- **Task**
Scan the data, and whenever a line contains "AGND", copy it.

* * * *

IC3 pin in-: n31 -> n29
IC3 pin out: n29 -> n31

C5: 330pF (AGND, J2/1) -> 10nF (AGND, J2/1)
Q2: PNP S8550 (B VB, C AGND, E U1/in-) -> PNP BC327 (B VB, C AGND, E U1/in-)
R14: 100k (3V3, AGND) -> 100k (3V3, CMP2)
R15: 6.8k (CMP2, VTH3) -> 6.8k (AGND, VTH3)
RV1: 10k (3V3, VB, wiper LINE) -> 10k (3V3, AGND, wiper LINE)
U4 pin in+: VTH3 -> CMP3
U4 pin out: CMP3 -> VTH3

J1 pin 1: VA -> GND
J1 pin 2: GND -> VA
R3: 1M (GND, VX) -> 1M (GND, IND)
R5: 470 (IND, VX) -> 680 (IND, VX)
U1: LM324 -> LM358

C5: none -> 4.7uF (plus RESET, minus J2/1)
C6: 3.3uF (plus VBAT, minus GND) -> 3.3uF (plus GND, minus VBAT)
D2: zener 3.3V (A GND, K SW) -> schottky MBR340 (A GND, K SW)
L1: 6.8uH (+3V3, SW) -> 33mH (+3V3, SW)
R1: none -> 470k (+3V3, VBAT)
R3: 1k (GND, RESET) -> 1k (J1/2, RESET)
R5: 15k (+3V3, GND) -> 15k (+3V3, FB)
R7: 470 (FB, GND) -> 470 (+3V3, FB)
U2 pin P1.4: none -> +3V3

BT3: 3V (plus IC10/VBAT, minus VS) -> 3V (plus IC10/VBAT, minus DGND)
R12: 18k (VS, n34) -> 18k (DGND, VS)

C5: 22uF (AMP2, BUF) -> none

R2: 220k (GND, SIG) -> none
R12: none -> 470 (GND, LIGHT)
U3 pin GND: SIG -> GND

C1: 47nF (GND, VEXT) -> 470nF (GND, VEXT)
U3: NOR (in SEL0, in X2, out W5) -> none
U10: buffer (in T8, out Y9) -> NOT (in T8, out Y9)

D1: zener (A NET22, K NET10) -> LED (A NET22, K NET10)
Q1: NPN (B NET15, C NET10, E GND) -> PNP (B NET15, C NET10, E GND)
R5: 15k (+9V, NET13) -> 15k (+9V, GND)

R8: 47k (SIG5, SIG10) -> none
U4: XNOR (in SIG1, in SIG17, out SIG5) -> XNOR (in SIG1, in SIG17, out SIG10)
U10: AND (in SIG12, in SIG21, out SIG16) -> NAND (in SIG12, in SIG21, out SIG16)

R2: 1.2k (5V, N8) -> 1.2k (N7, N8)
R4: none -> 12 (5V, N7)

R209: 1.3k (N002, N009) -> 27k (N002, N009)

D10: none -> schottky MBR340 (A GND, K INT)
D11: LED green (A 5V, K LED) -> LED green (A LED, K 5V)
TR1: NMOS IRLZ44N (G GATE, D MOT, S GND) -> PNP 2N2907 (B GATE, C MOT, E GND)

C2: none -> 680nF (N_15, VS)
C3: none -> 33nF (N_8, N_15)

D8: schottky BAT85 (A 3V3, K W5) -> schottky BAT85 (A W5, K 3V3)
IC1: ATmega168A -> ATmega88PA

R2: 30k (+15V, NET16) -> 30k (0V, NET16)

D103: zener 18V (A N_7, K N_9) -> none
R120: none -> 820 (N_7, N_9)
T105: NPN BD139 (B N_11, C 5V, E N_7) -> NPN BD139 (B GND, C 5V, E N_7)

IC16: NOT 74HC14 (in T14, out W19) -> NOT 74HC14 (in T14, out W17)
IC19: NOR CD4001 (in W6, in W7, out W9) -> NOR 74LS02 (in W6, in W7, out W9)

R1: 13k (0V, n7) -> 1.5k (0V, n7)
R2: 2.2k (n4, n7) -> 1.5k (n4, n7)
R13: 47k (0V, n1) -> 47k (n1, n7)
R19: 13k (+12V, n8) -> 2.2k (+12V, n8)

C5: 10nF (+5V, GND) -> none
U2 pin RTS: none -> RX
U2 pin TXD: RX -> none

* * * *

- **Expected answer**
C5: 330pF (AGND, J2/1) -> 10nF (AGND, J2/1)
Q2: PNP S8550 (B VB, C AGND, E U1/in-) -> PNP BC327 (B VB, C AGND, E U1/in-)
R14: 100k (3V3, AGND) -> 100k (3V3, CMP2)
R15: 6.8k (CMP2, VTH3) -> 6.8k (AGND, VTH3)
RV1: 10k (3V3, VB, wiper LINE) -> 10k (3V3, AGND, wiper LINE)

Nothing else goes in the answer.